Instructions for the task = Set down every entry again word for word, please, but skip the pictures.

[Object quantity data]
==========
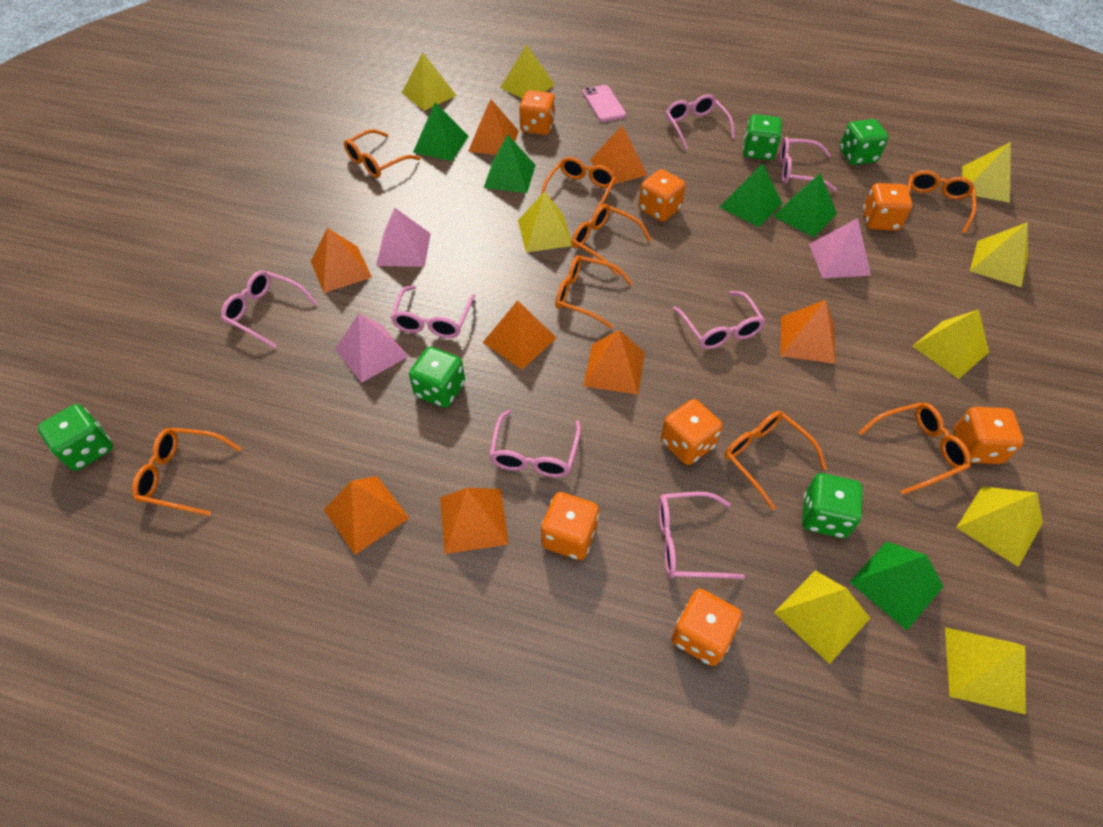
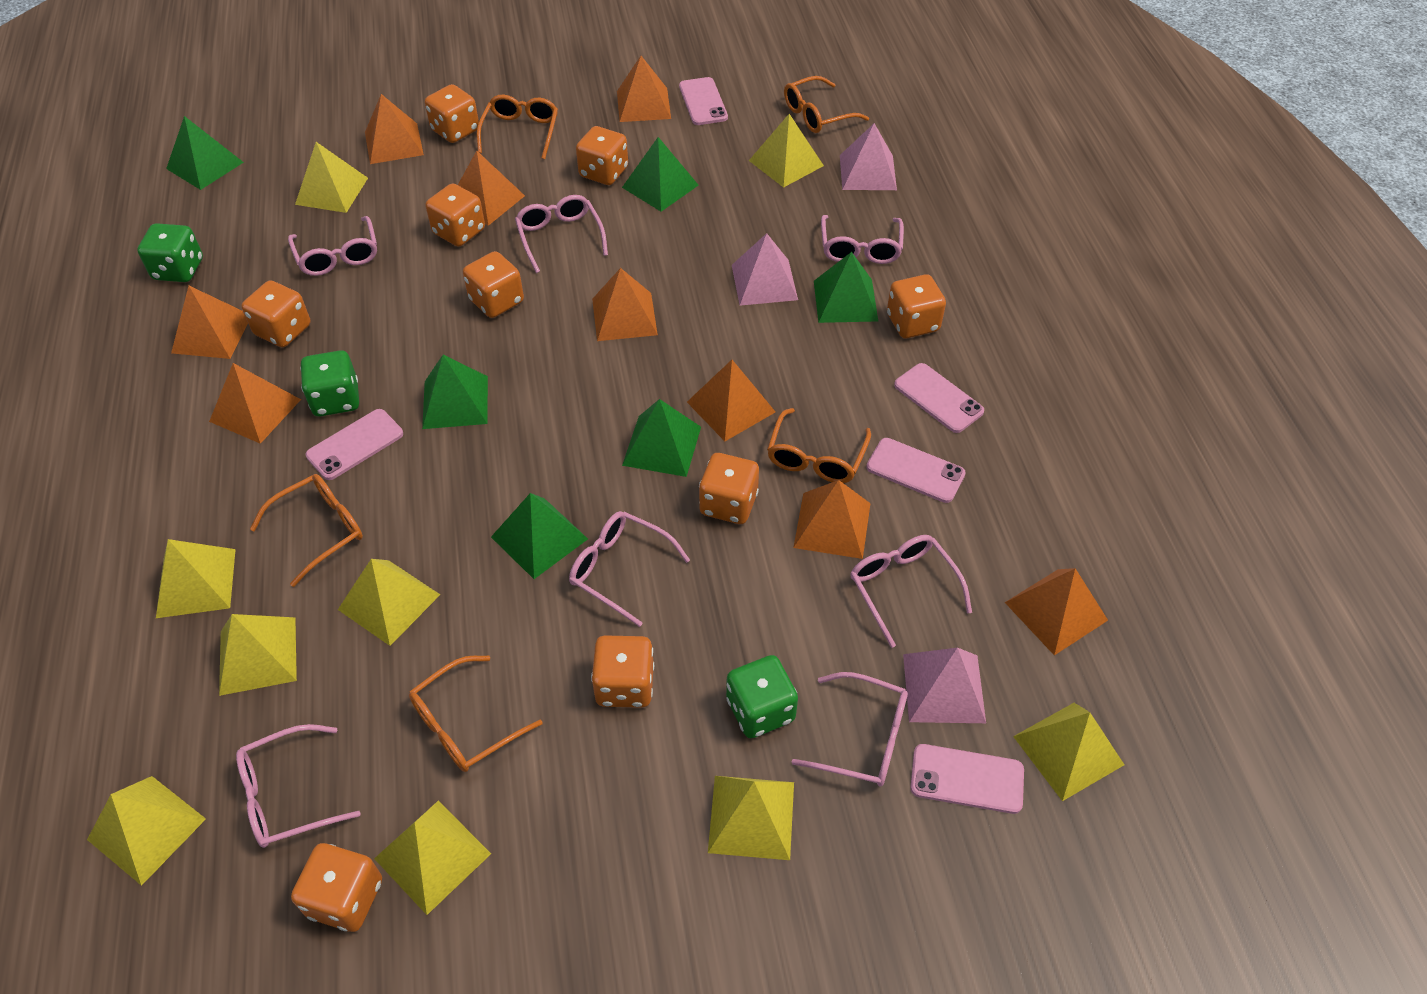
green dice: [38,404,113,471] [409,347,465,408] [743,114,782,160] [802,473,863,538] [839,119,889,165] = 5 -> [137,223,203,282] [300,350,359,416] [726,655,798,738] = 3
green pyramid: [413,102,469,161] [483,134,536,193] [719,163,782,227] [773,173,837,237] [850,541,944,630] = 5 -> [166,116,244,190] [422,355,488,429] [491,493,588,579] [622,137,699,212] [622,399,701,477] [814,252,878,323] = 6
orange dice: [519,90,555,135] [541,492,599,560] [639,169,686,222] [661,399,723,465] [672,589,742,666] [863,183,912,231] [953,407,1024,464] = 7 -> [241,280,310,347] [291,843,382,932] [425,84,479,143] [425,183,485,247] [463,251,524,318] [576,126,628,185] [591,635,654,708] [699,453,759,524] [887,274,946,338] = 9
orange glasses: [132,428,241,516] [344,129,421,178] [541,157,616,219] [555,255,632,329] [571,204,652,275] [724,411,827,510] [858,402,971,495] [907,170,976,233] = 8 -> [250,474,363,587] [409,656,542,772] [477,95,558,159] [767,408,871,483] [784,76,869,133] = 5
orange pyramid: [311,228,372,293] [324,476,410,555] [440,488,509,554] [468,99,519,155] [482,300,557,370] [583,330,645,395] [590,125,647,184] [781,300,836,364] = 8 -> [171,286,248,359] [209,363,301,444] [365,94,424,164] [458,151,525,226] [592,268,658,341] [617,56,671,122] [687,360,775,441] [793,480,871,559] [1005,568,1108,655] = 9
pink phone: [583,85,626,122] = 1 -> [306,409,403,480] [679,77,728,125] [866,438,966,503] [894,363,984,433] [911,744,1024,814] = 5

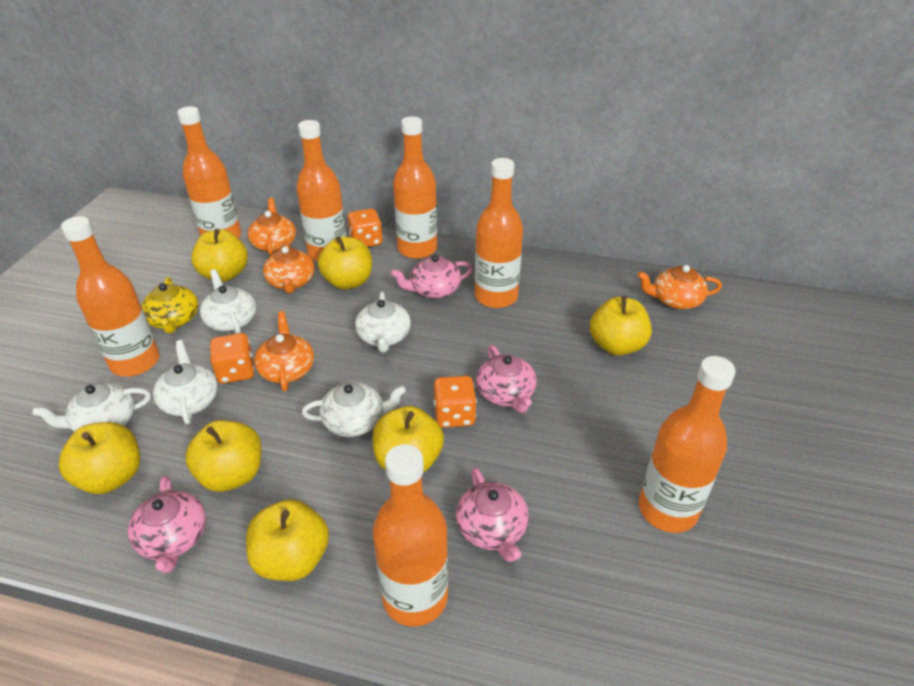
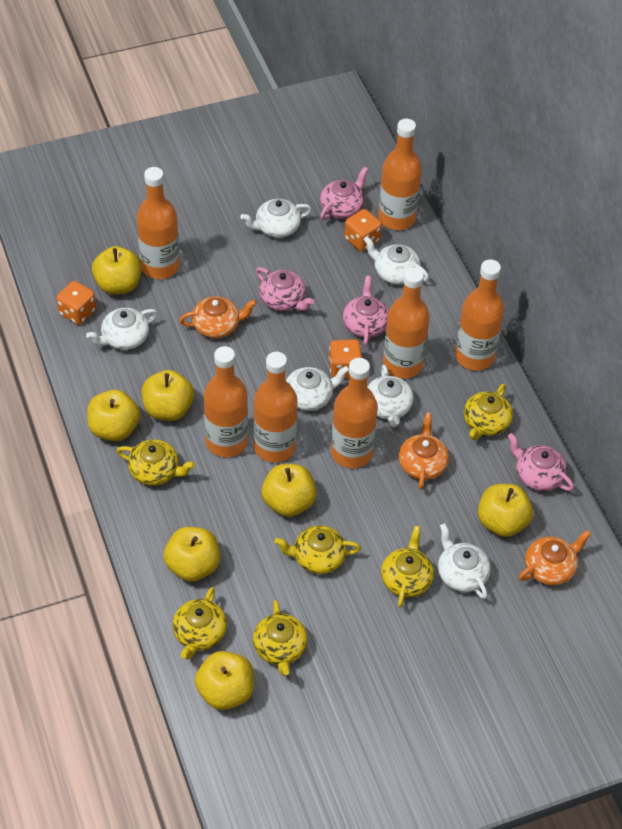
orange teapot: [248,198,296,255] [254,311,314,391] [263,242,315,294] [637,265,722,309] = 4 -> [179,296,257,338] [399,413,449,489] [519,530,591,585] = 3
white teapot: [32,383,151,432] [153,340,218,424] [200,269,256,334] [302,382,406,437] [355,292,411,353] = 5 -> [86,308,157,350] [240,199,312,238] [286,366,349,411] [363,236,429,285] [367,365,414,427] [438,523,491,599] = 6
yellow teapot: [142,277,198,334] = 1 -> [117,440,195,485] [173,587,227,659] [253,600,307,676] [274,525,361,574] [381,526,434,607] [464,384,513,440] = 6

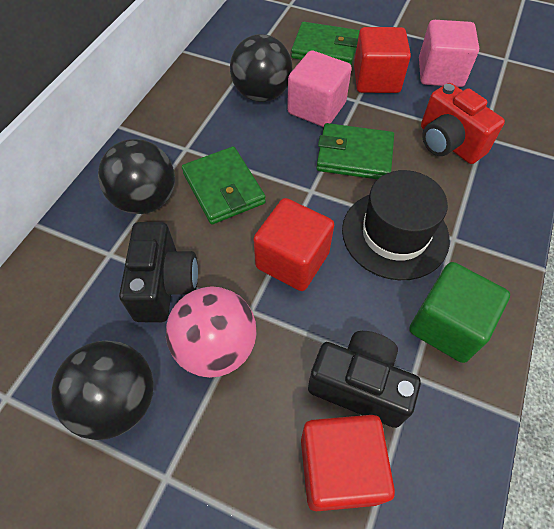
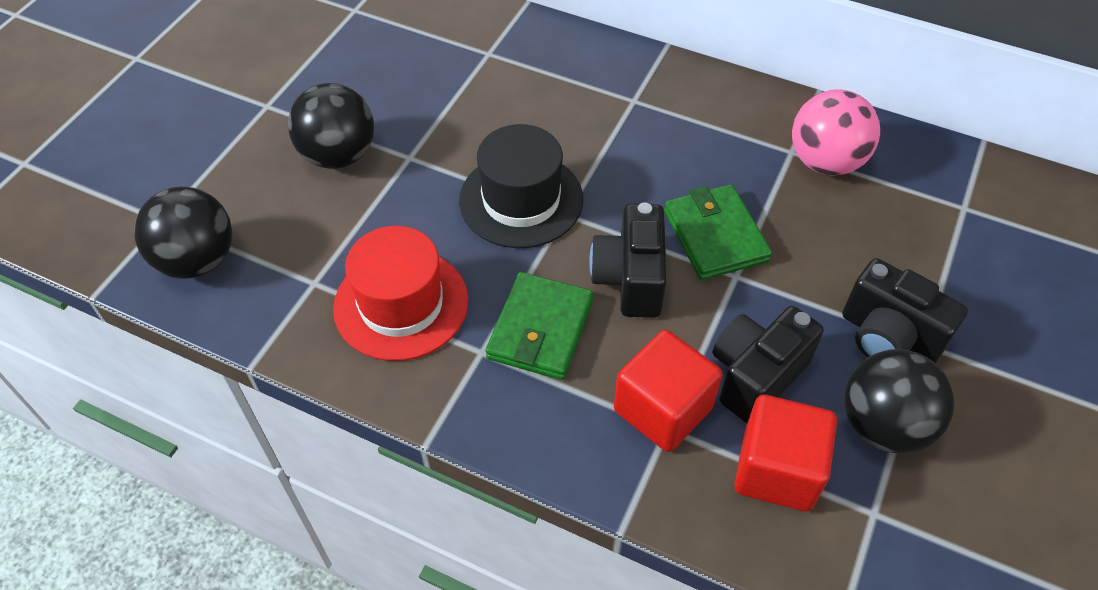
black camera: [119,222,198,322] [308,331,421,428] = 2 -> [589,202,667,318] [712,306,824,423] [842,258,968,363] = 3
green cube: [409,262,510,363] = 1 -> none = 0
green wallet: [182,146,266,224] [291,22,360,66] [316,123,394,180] = 3 -> [486,272,593,380] [664,184,772,280] = 2
pink cube: [287,50,352,127] [419,20,479,87] = 2 -> none = 0
red camera: [421,83,505,164] = 1 -> none = 0
red cube: [253,198,334,291] [301,415,395,511] [354,27,411,93] = 3 -> [614,330,723,452] [734,395,837,512] = 2
red hat: none = 0 -> [333,226,468,361] = 1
==========
Written answer =
green dice: [38,404,113,471] [409,347,465,408] [743,114,782,160] [802,473,863,538] [839,119,889,165] = 5 -> [137,223,203,282] [300,350,359,416] [726,655,798,738] = 3
green pyramid: [413,102,469,161] [483,134,536,193] [719,163,782,227] [773,173,837,237] [850,541,944,630] = 5 -> [166,116,244,190] [422,355,488,429] [491,493,588,579] [622,137,699,212] [622,399,701,477] [814,252,878,323] = 6
orange dice: [519,90,555,135] [541,492,599,560] [639,169,686,222] [661,399,723,465] [672,589,742,666] [863,183,912,231] [953,407,1024,464] = 7 -> [241,280,310,347] [291,843,382,932] [425,84,479,143] [425,183,485,247] [463,251,524,318] [576,126,628,185] [591,635,654,708] [699,453,759,524] [887,274,946,338] = 9
orange glasses: [132,428,241,516] [344,129,421,178] [541,157,616,219] [555,255,632,329] [571,204,652,275] [724,411,827,510] [858,402,971,495] [907,170,976,233] = 8 -> [250,474,363,587] [409,656,542,772] [477,95,558,159] [767,408,871,483] [784,76,869,133] = 5
orange pyramid: [311,228,372,293] [324,476,410,555] [440,488,509,554] [468,99,519,155] [482,300,557,370] [583,330,645,395] [590,125,647,184] [781,300,836,364] = 8 -> [171,286,248,359] [209,363,301,444] [365,94,424,164] [458,151,525,226] [592,268,658,341] [617,56,671,122] [687,360,775,441] [793,480,871,559] [1005,568,1108,655] = 9
pink phone: [583,85,626,122] = 1 -> [306,409,403,480] [679,77,728,125] [866,438,966,503] [894,363,984,433] [911,744,1024,814] = 5

orange teapot: [248,198,296,255] [254,311,314,391] [263,242,315,294] [637,265,722,309] = 4 -> [179,296,257,338] [399,413,449,489] [519,530,591,585] = 3
white teapot: [32,383,151,432] [153,340,218,424] [200,269,256,334] [302,382,406,437] [355,292,411,353] = 5 -> [86,308,157,350] [240,199,312,238] [286,366,349,411] [363,236,429,285] [367,365,414,427] [438,523,491,599] = 6
yellow teapot: [142,277,198,334] = 1 -> [117,440,195,485] [173,587,227,659] [253,600,307,676] [274,525,361,574] [381,526,434,607] [464,384,513,440] = 6

black camera: [119,222,198,322] [308,331,421,428] = 2 -> [589,202,667,318] [712,306,824,423] [842,258,968,363] = 3
green cube: [409,262,510,363] = 1 -> none = 0
green wallet: [182,146,266,224] [291,22,360,66] [316,123,394,180] = 3 -> [486,272,593,380] [664,184,772,280] = 2
pink cube: [287,50,352,127] [419,20,479,87] = 2 -> none = 0
red camera: [421,83,505,164] = 1 -> none = 0
red cube: [253,198,334,291] [301,415,395,511] [354,27,411,93] = 3 -> [614,330,723,452] [734,395,837,512] = 2
red hat: none = 0 -> [333,226,468,361] = 1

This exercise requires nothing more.